## Stated problem
Copy the items word for word, starting with the first line and ending with the line that contains "YBF: 10:46 -> 10:56", including that line.
● ● ●
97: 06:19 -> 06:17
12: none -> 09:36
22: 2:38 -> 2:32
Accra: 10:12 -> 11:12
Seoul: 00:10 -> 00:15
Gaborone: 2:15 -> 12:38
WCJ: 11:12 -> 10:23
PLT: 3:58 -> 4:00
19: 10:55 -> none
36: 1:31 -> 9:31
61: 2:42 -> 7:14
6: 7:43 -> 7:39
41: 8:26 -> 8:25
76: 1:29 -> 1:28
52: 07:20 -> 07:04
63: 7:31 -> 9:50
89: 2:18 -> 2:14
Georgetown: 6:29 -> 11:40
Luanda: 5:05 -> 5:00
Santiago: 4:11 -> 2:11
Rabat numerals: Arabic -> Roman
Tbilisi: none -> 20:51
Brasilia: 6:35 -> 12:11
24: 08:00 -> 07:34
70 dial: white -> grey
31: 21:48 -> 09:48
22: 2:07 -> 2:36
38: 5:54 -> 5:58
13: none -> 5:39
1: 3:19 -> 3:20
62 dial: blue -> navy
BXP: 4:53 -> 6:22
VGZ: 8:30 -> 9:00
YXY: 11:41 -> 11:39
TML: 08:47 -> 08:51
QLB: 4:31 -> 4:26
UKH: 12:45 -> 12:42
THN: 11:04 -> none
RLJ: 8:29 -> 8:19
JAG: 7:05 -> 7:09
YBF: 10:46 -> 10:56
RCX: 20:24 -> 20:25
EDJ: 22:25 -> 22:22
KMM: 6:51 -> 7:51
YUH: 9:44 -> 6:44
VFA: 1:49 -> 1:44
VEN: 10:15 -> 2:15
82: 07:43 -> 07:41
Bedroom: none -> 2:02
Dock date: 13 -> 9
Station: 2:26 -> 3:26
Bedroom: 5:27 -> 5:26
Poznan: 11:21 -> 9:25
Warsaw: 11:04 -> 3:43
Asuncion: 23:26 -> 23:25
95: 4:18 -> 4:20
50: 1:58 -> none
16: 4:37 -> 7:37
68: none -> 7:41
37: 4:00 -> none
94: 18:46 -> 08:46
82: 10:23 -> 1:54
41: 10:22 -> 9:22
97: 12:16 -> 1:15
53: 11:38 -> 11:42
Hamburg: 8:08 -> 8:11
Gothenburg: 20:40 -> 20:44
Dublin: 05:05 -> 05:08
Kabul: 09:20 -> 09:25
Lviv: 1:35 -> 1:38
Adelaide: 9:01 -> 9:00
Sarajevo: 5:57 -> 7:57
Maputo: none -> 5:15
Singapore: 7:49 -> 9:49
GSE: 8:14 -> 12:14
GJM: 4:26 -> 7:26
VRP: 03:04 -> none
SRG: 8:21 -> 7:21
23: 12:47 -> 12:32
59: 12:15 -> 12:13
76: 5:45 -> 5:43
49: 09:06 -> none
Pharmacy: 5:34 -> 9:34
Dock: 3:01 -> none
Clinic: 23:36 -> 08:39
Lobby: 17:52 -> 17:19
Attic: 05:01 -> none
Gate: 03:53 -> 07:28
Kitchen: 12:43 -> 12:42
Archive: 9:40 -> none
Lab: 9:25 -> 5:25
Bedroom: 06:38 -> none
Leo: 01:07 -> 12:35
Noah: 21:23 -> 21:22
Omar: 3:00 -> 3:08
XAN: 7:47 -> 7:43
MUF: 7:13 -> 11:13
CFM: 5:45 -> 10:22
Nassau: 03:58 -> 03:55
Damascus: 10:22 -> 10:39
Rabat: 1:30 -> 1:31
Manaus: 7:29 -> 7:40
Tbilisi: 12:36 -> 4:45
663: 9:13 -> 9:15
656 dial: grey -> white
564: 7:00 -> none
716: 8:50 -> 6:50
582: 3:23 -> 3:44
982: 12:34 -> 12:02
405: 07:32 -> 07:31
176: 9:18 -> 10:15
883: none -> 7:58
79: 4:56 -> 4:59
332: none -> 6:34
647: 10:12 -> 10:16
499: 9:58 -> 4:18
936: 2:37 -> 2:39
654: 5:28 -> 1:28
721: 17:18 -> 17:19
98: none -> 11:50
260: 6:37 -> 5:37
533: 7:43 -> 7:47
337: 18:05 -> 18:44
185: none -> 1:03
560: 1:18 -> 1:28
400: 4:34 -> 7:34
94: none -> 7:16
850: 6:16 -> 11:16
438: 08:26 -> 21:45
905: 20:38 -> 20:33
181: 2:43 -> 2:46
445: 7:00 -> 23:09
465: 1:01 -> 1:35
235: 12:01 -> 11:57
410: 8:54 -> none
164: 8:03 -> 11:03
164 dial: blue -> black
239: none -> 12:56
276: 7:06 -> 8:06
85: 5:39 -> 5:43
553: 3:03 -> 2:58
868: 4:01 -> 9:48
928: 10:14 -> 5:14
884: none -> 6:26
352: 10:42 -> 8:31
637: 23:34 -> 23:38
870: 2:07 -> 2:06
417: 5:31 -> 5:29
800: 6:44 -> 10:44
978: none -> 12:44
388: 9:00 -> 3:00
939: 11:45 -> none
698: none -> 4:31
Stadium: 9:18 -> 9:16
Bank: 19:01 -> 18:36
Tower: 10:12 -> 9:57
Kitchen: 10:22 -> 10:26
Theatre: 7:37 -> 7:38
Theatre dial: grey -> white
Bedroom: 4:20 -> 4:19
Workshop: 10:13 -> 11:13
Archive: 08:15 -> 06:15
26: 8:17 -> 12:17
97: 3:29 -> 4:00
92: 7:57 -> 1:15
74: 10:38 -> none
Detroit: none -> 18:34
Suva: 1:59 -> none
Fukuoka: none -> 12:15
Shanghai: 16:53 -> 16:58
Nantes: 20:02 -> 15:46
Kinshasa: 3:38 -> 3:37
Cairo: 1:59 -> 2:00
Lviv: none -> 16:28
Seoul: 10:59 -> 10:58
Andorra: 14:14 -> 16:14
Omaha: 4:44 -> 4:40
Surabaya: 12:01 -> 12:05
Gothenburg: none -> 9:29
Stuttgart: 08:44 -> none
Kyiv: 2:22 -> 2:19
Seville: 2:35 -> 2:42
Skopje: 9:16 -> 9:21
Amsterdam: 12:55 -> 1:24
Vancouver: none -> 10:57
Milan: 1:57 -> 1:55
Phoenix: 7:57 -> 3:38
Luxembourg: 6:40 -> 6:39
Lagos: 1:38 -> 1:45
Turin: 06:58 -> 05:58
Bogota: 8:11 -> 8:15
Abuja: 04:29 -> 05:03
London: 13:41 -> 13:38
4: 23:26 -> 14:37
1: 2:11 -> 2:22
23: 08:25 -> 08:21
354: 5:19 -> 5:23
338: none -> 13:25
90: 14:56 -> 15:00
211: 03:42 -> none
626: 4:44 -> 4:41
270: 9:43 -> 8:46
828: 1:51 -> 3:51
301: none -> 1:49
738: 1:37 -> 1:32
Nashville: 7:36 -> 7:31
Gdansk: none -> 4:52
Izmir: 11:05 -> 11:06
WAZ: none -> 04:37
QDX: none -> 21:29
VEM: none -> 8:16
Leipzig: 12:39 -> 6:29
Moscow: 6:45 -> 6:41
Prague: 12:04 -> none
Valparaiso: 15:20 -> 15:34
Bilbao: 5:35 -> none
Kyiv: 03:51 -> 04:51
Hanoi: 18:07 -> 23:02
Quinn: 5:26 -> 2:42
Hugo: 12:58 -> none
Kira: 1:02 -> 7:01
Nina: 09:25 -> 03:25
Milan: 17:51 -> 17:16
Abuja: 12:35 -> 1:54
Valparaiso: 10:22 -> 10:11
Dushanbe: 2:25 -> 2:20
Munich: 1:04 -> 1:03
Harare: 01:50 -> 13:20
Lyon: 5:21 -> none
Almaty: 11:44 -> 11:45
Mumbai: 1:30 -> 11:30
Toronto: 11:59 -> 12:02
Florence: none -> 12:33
● ● ●
## The response
97: 06:19 -> 06:17
12: none -> 09:36
22: 2:38 -> 2:32
Accra: 10:12 -> 11:12
Seoul: 00:10 -> 00:15
Gaborone: 2:15 -> 12:38
WCJ: 11:12 -> 10:23
PLT: 3:58 -> 4:00
19: 10:55 -> none
36: 1:31 -> 9:31
61: 2:42 -> 7:14
6: 7:43 -> 7:39
41: 8:26 -> 8:25
76: 1:29 -> 1:28
52: 07:20 -> 07:04
63: 7:31 -> 9:50
89: 2:18 -> 2:14
Georgetown: 6:29 -> 11:40
Luanda: 5:05 -> 5:00
Santiago: 4:11 -> 2:11
Rabat numerals: Arabic -> Roman
Tbilisi: none -> 20:51
Brasilia: 6:35 -> 12:11
24: 08:00 -> 07:34
70 dial: white -> grey
31: 21:48 -> 09:48
22: 2:07 -> 2:36
38: 5:54 -> 5:58
13: none -> 5:39
1: 3:19 -> 3:20
62 dial: blue -> navy
BXP: 4:53 -> 6:22
VGZ: 8:30 -> 9:00
YXY: 11:41 -> 11:39
TML: 08:47 -> 08:51
QLB: 4:31 -> 4:26
UKH: 12:45 -> 12:42
THN: 11:04 -> none
RLJ: 8:29 -> 8:19
JAG: 7:05 -> 7:09
YBF: 10:46 -> 10:56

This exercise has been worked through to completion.